*EXERCISE DATA*:
○ ○ ○
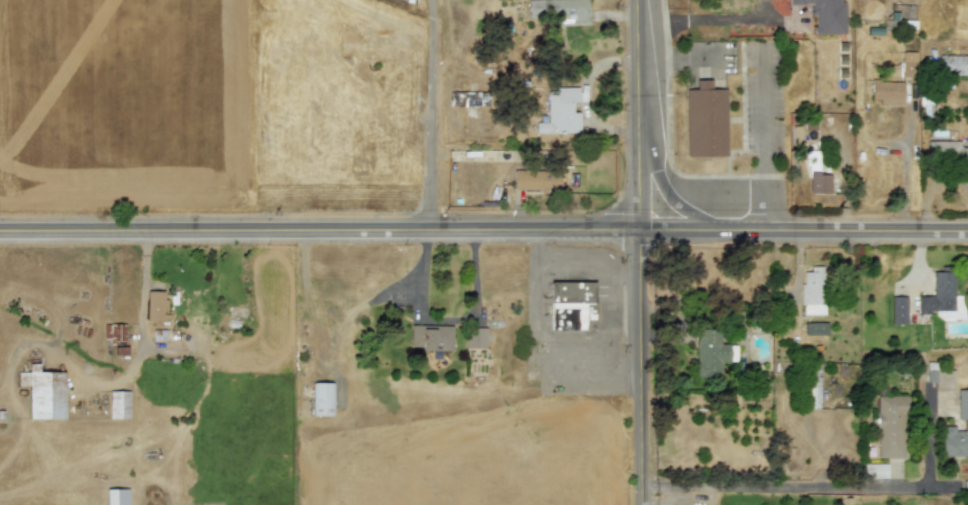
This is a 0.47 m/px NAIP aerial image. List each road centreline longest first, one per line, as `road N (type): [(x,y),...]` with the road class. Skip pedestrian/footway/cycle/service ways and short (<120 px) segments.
road 1 (secondary): [(967,230),(0,232)]
road 2 (tertiary): [(641,504),(638,0)]
road 3 (secondary): [(714,229),(672,201),(639,124)]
○ ○ ○
*EXERCISE REQUIREMENTS*:
With the pictures omitted, give every line above again exactly.

*YOUR RESPONSE*:
This is a 0.47 m/px NAIP aerial image. List each road centreline longest first, one per line, as `road N (type): [(x,y),...]` with the road class. Skip pedestrian/footway/cycle/service ways and short (<120 px) segments.
road 1 (secondary): [(967,230),(0,232)]
road 2 (tertiary): [(641,504),(638,0)]
road 3 (secondary): [(714,229),(672,201),(639,124)]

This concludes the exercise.